Starting at the line that contains "(411, 224) = (242, 524): purple ruler -> none", write out every line to the end of the records below exactly, and leave out the pictures.

[Stored data entries]
===============
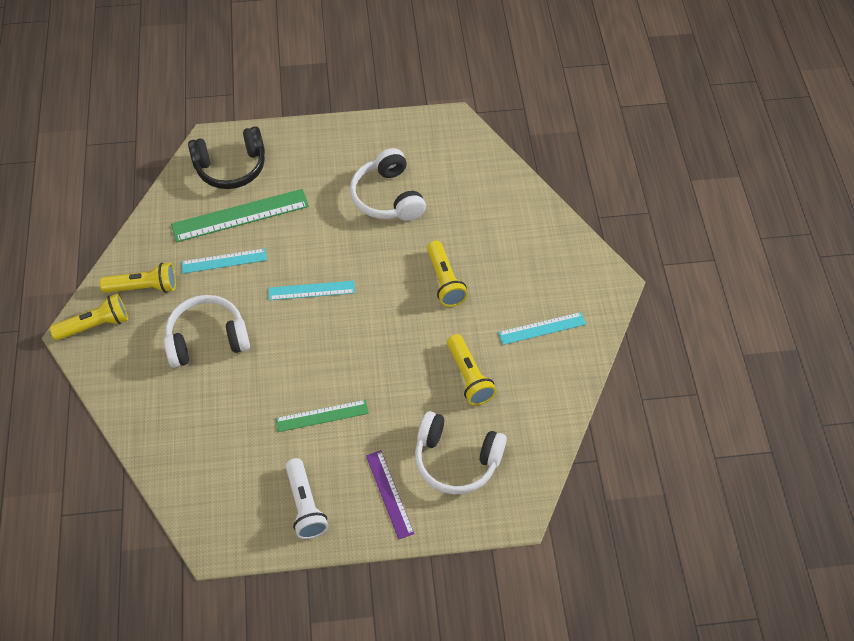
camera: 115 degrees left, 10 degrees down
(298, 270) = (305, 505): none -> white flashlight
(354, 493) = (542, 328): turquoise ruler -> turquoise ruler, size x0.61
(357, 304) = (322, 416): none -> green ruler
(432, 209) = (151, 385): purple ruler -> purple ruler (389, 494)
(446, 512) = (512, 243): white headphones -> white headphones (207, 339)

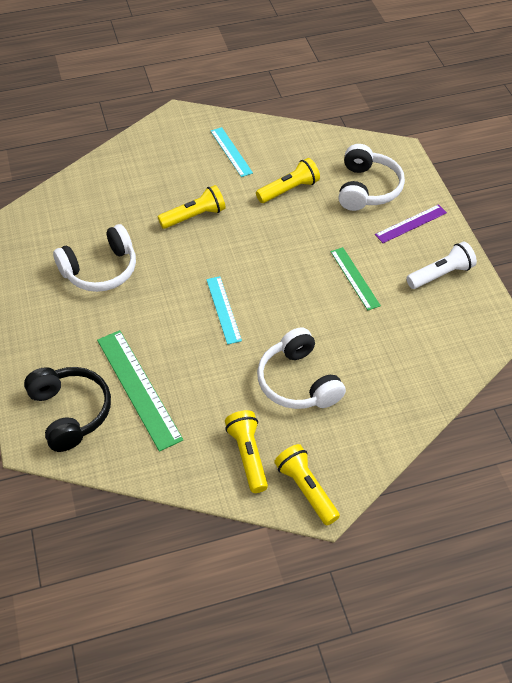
camera: 100 degrees left, 5 degrees down
(224, 261) = (201, 389): turquoise ruler -> none

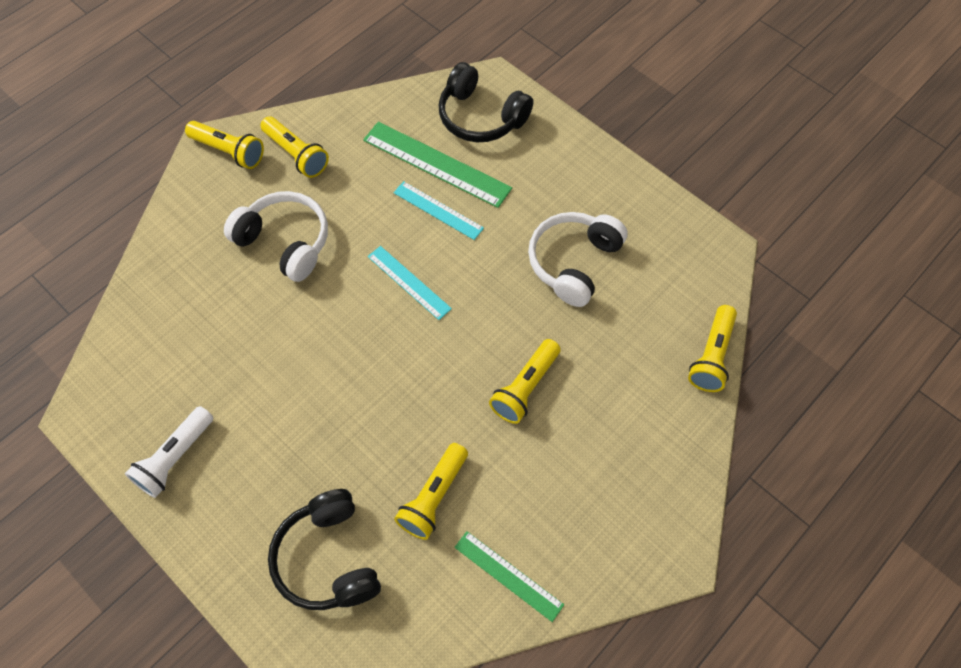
camera: 150 degrees right, 10 degrees up
(69, 183) = (711, 356): none -> yellow flashlight
(231, 151) = (553, 525): turquoise ruler -> turquoise ruler (438, 210)
(355, 278) = (281, 397): green ruler -> green ruler (508, 576)
(367, 188) = (328, 559): white headphones -> black headphones
(411, 224) = (242, 524): purple ruler -> none

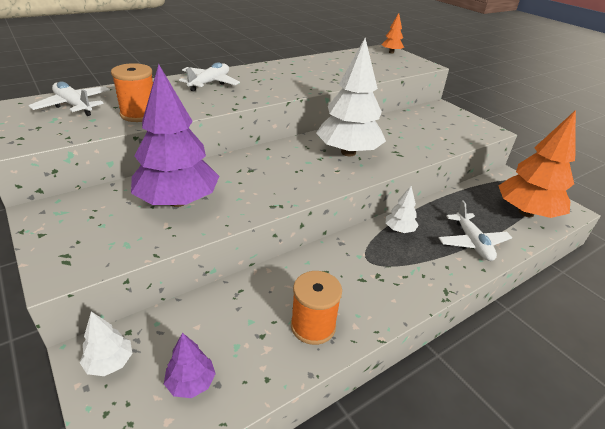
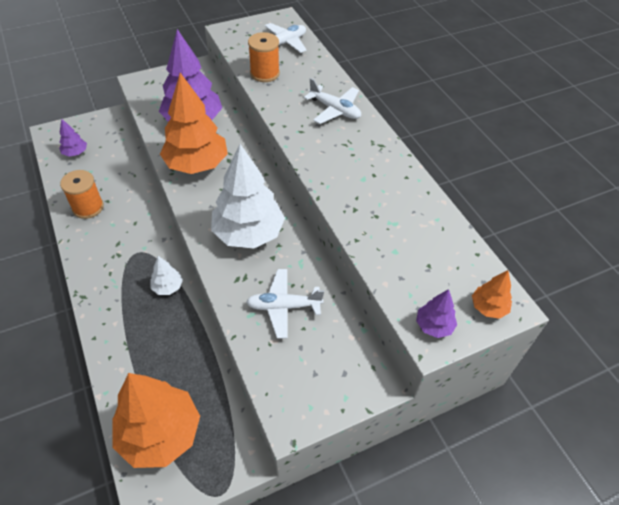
camera: 100 degrees right, 15 degrees up
(109, 362) = (103, 124): white tree -> none
(262, 189) = (196, 164): none -> orange tree
(415, 64) = (434, 326): none -> purple tree
(472, 242) = (130, 344): white plane -> white plane (283, 306)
===============
SOLUTION TO THE PROBLEM
(411, 224) = (242, 524): purple ruler -> none

camera: 100 degrees right, 15 degrees up
(109, 362) = (103, 124): white tree -> none
(262, 189) = (196, 164): none -> orange tree
(415, 64) = (434, 326): none -> purple tree
(472, 242) = (130, 344): white plane -> white plane (283, 306)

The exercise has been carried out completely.